Data below:
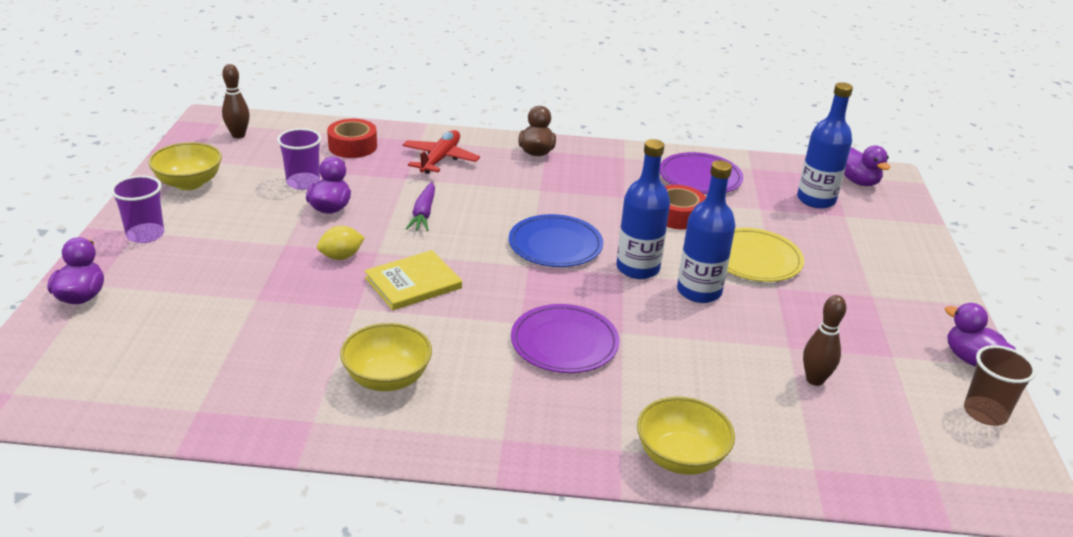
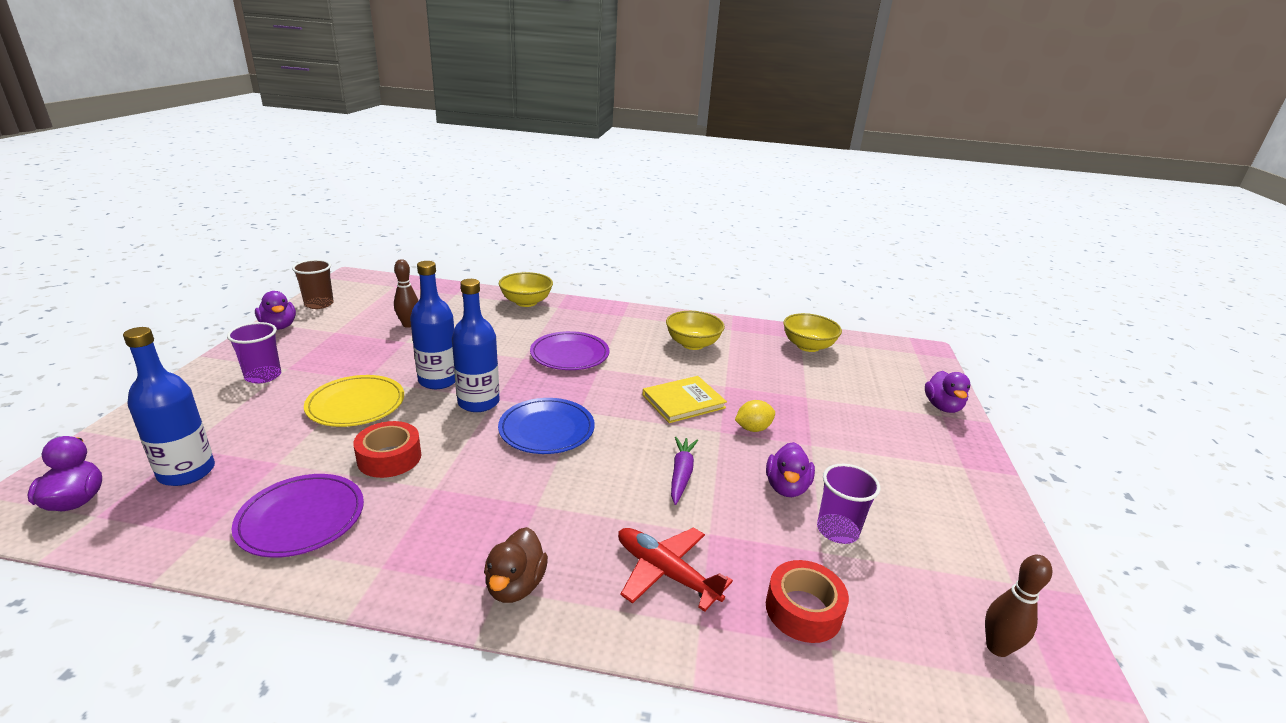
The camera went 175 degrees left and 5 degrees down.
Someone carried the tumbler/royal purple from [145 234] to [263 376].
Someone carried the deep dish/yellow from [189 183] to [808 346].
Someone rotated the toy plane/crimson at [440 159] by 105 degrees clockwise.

Exercise aim:
Any picture in the material is to be left out, and everything else is to be retyped as is.

Output below:
The camera went 175 degrees left and 5 degrees down.
Someone carried the tumbler/royal purple from [145 234] to [263 376].
Someone carried the deep dish/yellow from [189 183] to [808 346].
Someone rotated the toy plane/crimson at [440 159] by 105 degrees clockwise.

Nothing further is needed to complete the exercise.